## Request
Your answer must be an exact repetition of every record.

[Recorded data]
=== Section Start ===

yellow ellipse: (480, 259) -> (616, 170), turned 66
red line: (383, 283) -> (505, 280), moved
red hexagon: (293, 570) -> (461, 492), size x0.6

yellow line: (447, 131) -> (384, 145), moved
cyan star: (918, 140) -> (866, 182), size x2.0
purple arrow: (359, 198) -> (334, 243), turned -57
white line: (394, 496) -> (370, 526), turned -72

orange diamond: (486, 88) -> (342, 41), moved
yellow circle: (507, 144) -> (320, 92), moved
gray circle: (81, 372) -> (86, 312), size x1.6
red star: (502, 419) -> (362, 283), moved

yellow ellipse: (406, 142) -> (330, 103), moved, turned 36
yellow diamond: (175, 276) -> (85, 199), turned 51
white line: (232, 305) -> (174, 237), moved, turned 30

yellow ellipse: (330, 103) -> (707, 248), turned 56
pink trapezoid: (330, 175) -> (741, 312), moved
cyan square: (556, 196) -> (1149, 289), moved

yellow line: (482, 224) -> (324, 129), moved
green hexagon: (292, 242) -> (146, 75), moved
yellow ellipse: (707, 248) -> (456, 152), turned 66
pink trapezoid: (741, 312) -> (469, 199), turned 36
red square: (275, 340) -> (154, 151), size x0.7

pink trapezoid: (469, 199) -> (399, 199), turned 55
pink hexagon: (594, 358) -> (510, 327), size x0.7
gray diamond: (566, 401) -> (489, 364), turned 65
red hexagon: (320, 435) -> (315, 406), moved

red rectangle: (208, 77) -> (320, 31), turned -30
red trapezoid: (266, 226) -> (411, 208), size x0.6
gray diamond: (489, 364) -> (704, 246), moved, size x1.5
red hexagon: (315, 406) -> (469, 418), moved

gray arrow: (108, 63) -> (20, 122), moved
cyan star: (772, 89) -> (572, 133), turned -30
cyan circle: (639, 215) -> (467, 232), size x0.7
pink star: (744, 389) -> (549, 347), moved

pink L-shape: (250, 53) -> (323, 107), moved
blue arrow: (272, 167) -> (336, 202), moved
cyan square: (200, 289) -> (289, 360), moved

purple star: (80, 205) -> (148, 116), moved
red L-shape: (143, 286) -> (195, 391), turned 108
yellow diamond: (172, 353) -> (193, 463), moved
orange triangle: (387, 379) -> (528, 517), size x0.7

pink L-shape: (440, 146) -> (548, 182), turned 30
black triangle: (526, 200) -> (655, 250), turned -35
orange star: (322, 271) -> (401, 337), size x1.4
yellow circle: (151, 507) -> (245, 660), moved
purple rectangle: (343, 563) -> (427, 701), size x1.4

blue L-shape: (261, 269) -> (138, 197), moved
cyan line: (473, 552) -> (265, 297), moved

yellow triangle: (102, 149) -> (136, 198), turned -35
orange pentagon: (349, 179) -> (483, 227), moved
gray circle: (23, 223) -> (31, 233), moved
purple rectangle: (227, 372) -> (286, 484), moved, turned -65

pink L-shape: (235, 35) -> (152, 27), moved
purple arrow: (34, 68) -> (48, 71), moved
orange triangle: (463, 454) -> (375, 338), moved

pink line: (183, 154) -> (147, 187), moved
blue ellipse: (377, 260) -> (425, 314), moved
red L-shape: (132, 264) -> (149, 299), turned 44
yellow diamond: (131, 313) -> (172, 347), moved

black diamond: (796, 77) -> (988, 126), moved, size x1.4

=== Section End ===

## Solution for this exercise
yellow ellipse: (480, 259) -> (616, 170), turned 66
red line: (383, 283) -> (505, 280), moved
red hexagon: (293, 570) -> (461, 492), size x0.6

yellow line: (447, 131) -> (384, 145), moved
cyan star: (918, 140) -> (866, 182), size x2.0
purple arrow: (359, 198) -> (334, 243), turned -57
white line: (394, 496) -> (370, 526), turned -72

orange diamond: (486, 88) -> (342, 41), moved
yellow circle: (507, 144) -> (320, 92), moved
gray circle: (81, 372) -> (86, 312), size x1.6
red star: (502, 419) -> (362, 283), moved

yellow ellipse: (406, 142) -> (330, 103), moved, turned 36
yellow diamond: (175, 276) -> (85, 199), turned 51
white line: (232, 305) -> (174, 237), moved, turned 30

yellow ellipse: (330, 103) -> (707, 248), turned 56
pink trapezoid: (330, 175) -> (741, 312), moved
cyan square: (556, 196) -> (1149, 289), moved

yellow line: (482, 224) -> (324, 129), moved
green hexagon: (292, 242) -> (146, 75), moved
yellow ellipse: (707, 248) -> (456, 152), turned 66
pink trapezoid: (741, 312) -> (469, 199), turned 36
red square: (275, 340) -> (154, 151), size x0.7

pink trapezoid: (469, 199) -> (399, 199), turned 55
pink hexagon: (594, 358) -> (510, 327), size x0.7
gray diamond: (566, 401) -> (489, 364), turned 65
red hexagon: (320, 435) -> (315, 406), moved

red rectangle: (208, 77) -> (320, 31), turned -30
red trapezoid: (266, 226) -> (411, 208), size x0.6
gray diamond: (489, 364) -> (704, 246), moved, size x1.5
red hexagon: (315, 406) -> (469, 418), moved

gray arrow: (108, 63) -> (20, 122), moved
cyan star: (772, 89) -> (572, 133), turned -30
cyan circle: (639, 215) -> (467, 232), size x0.7
pink star: (744, 389) -> (549, 347), moved

pink L-shape: (250, 53) -> (323, 107), moved
blue arrow: (272, 167) -> (336, 202), moved
cyan square: (200, 289) -> (289, 360), moved

purple star: (80, 205) -> (148, 116), moved
red L-shape: (143, 286) -> (195, 391), turned 108
yellow diamond: (172, 353) -> (193, 463), moved
orange triangle: (387, 379) -> (528, 517), size x0.7

pink L-shape: (440, 146) -> (548, 182), turned 30
black triangle: (526, 200) -> (655, 250), turned -35
orange star: (322, 271) -> (401, 337), size x1.4
yellow circle: (151, 507) -> (245, 660), moved
purple rectangle: (343, 563) -> (427, 701), size x1.4

blue L-shape: (261, 269) -> (138, 197), moved
cyan line: (473, 552) -> (265, 297), moved

yellow triangle: (102, 149) -> (136, 198), turned -35
orange pentagon: (349, 179) -> (483, 227), moved
gray circle: (23, 223) -> (31, 233), moved
purple rectangle: (227, 372) -> (286, 484), moved, turned -65

pink L-shape: (235, 35) -> (152, 27), moved
purple arrow: (34, 68) -> (48, 71), moved
orange triangle: (463, 454) -> (375, 338), moved

pink line: (183, 154) -> (147, 187), moved
blue ellipse: (377, 260) -> (425, 314), moved
red L-shape: (132, 264) -> (149, 299), turned 44
yellow diamond: (131, 313) -> (172, 347), moved

black diamond: (796, 77) -> (988, 126), moved, size x1.4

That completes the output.